What is needed = Print them exactly: the lines from the beginning of the entries below through the line that contains "orange spray bottle [33,326,142,431] -> none", and only those, with the pictures left out.

Collection entries =

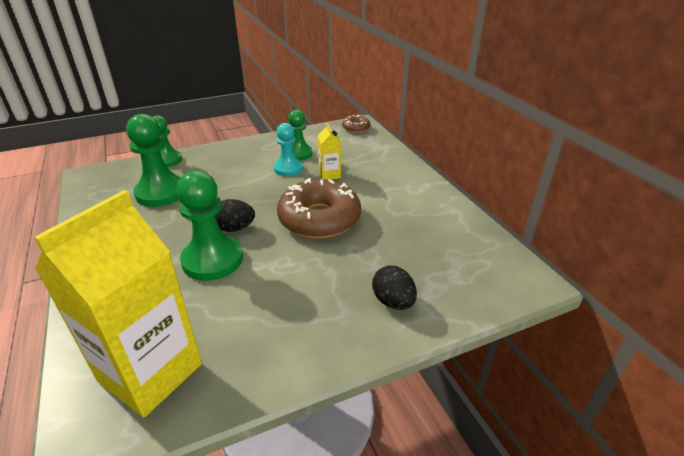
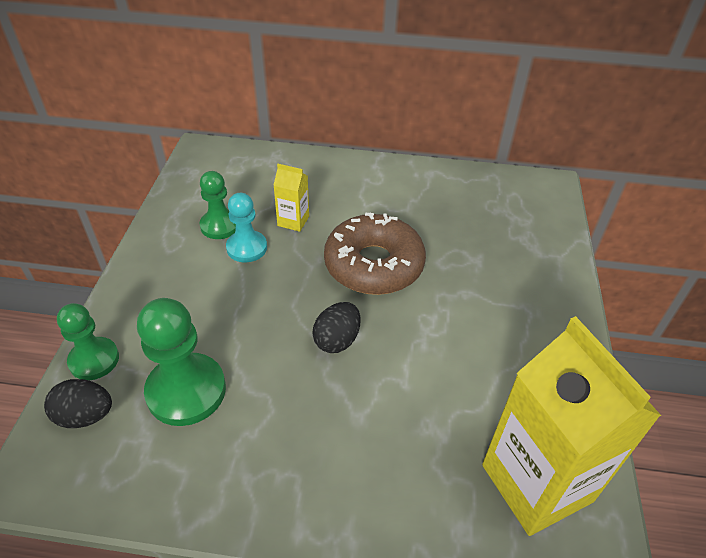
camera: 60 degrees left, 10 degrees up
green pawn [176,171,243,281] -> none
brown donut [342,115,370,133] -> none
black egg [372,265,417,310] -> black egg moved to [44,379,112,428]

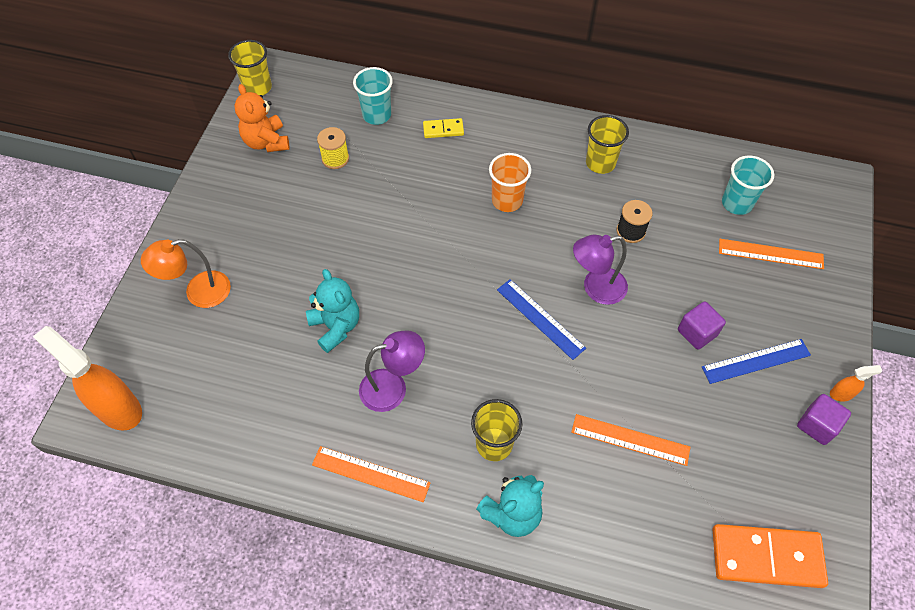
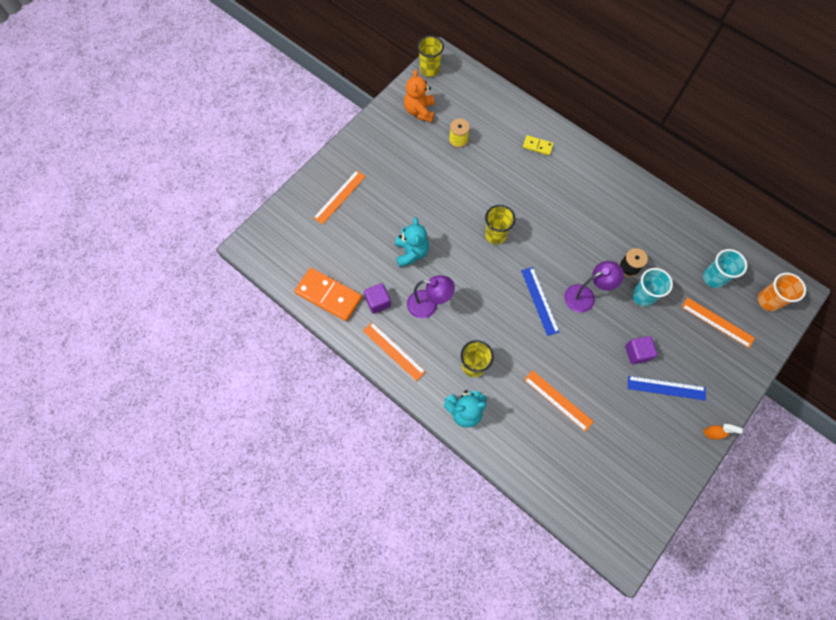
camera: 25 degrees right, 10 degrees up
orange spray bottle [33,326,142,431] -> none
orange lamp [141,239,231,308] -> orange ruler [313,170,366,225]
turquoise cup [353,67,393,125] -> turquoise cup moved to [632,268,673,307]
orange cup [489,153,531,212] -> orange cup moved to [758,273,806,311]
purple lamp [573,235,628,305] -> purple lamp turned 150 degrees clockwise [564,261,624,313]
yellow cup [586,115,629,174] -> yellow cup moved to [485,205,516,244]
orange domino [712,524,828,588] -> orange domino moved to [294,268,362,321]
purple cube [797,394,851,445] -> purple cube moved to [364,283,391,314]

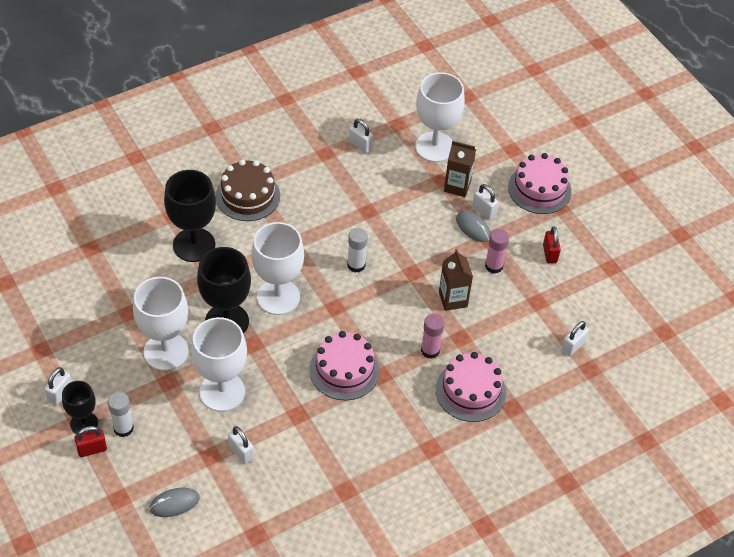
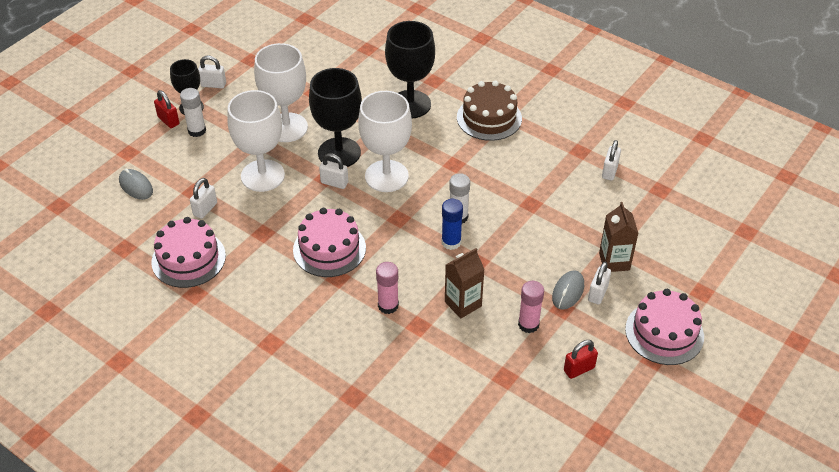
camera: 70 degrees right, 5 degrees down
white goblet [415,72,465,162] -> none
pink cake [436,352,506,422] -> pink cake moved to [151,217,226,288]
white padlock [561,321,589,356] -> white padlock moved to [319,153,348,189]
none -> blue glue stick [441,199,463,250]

Answer box =
camera: 60 degrees left, 10 degrees up
green pawn [176,171,243,281] -> none
brown donut [342,115,370,133] -> none
black egg [372,265,417,310] -> black egg moved to [44,379,112,428]

camera: 25 degrees right, 10 degrees up
orange spray bottle [33,326,142,431] -> none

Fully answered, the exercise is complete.